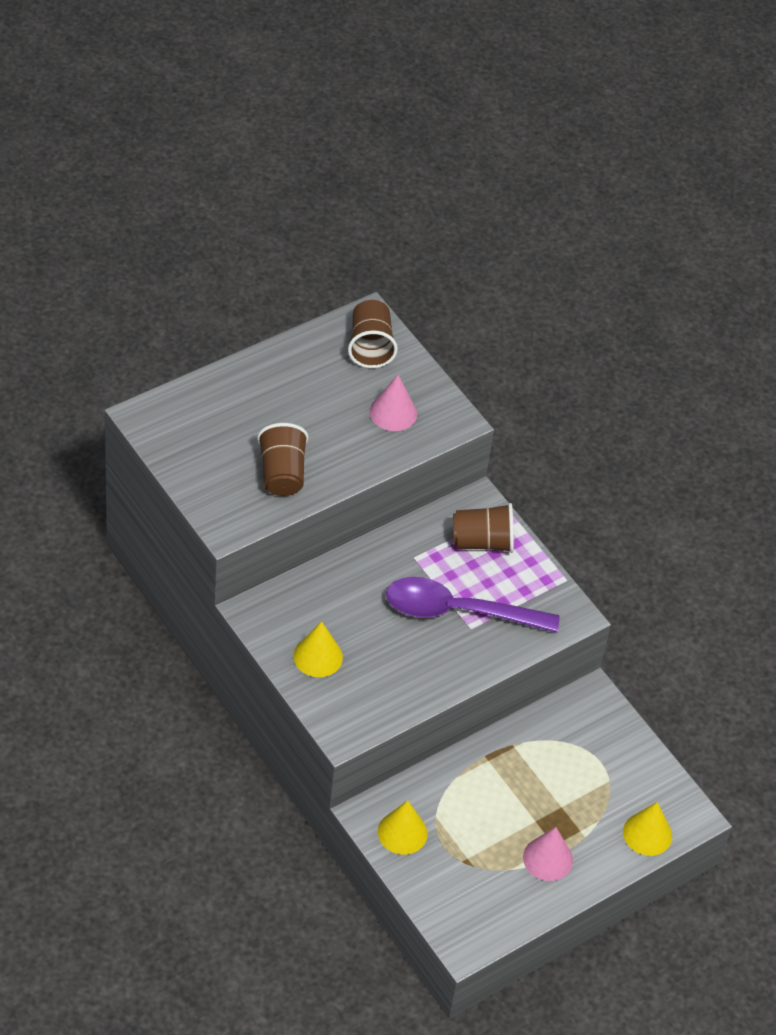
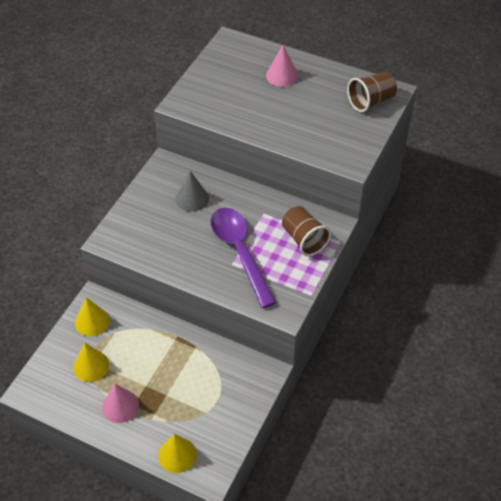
camera: 65 degrees right, 0 degrees up
(282, 474) = (238, 108): brown cup -> none
(318, 656) = (154, 204): yellow cone -> yellow cone (91, 366)
(337, 614) = (192, 198): none -> grey cone
(393, 412) = (330, 132): pink cone -> pink cone (281, 75)

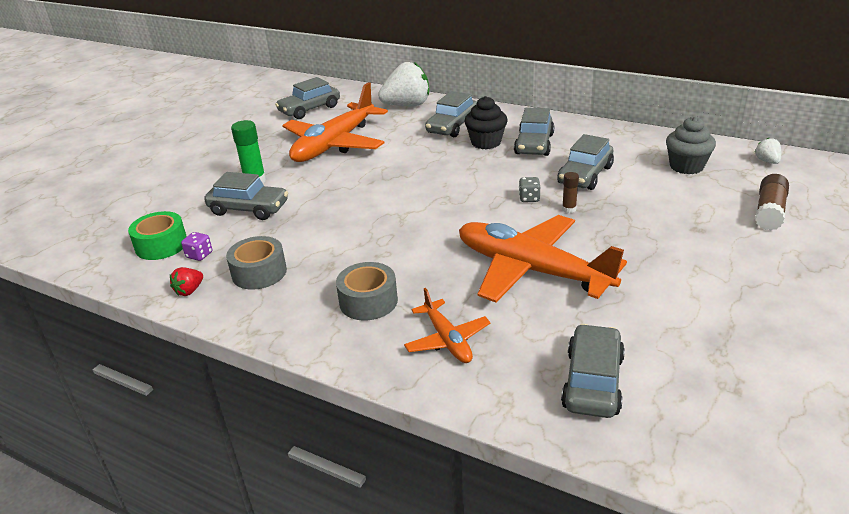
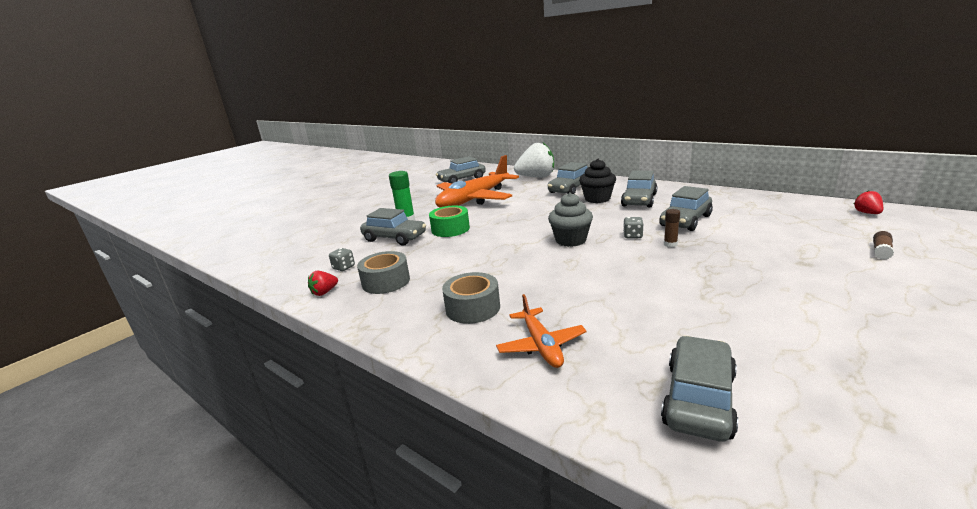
camera: 10 degrees right, 10 degrees down
(161, 245) = (318, 260): green tape -> green tape (450, 229)
(199, 255) = (344, 267): purple dice -> grey dice
(532, 270) = (632, 290): orange plane -> none
(686, 166) = (784, 216): grey cupcake -> grey cupcake (570, 240)
(767, 161) = (867, 213): white strawberry -> red strawberry
(769, 212) = (881, 251): brown glue stick -> brown glue stick, size x0.57

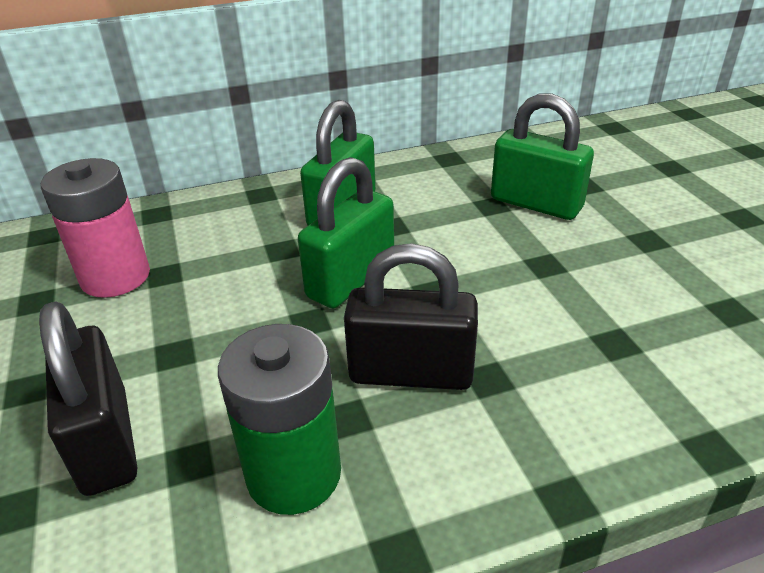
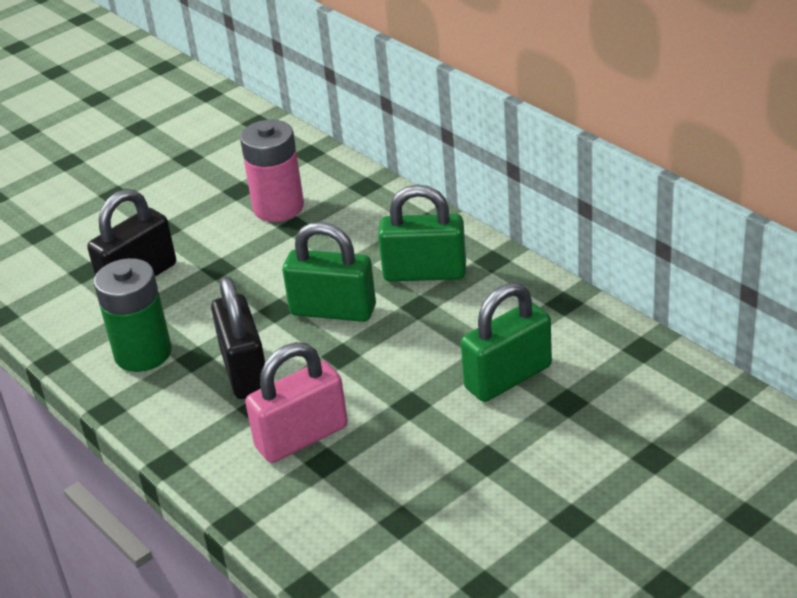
camera: 70 degrees right, 0 degrees up
(536, 203) = (508, 377): green padlock -> green padlock turned 45 degrees clockwise
(566, 351) = (301, 437): none -> pink padlock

◆ ◆ ◆ ◆

*Problem details:*
Using the listing above, restate exactly the range between the lines holding "(318, 656) = (154, 204): yellow" and "(161, 245) = (318, 260): green", inclusive, with pictures left out.

*Output of the exercise:*
(318, 656) = (154, 204): yellow cone -> yellow cone (91, 366)
(337, 614) = (192, 198): none -> grey cone
(393, 412) = (330, 132): pink cone -> pink cone (281, 75)

camera: 10 degrees right, 10 degrees down
(161, 245) = (318, 260): green tape -> green tape (450, 229)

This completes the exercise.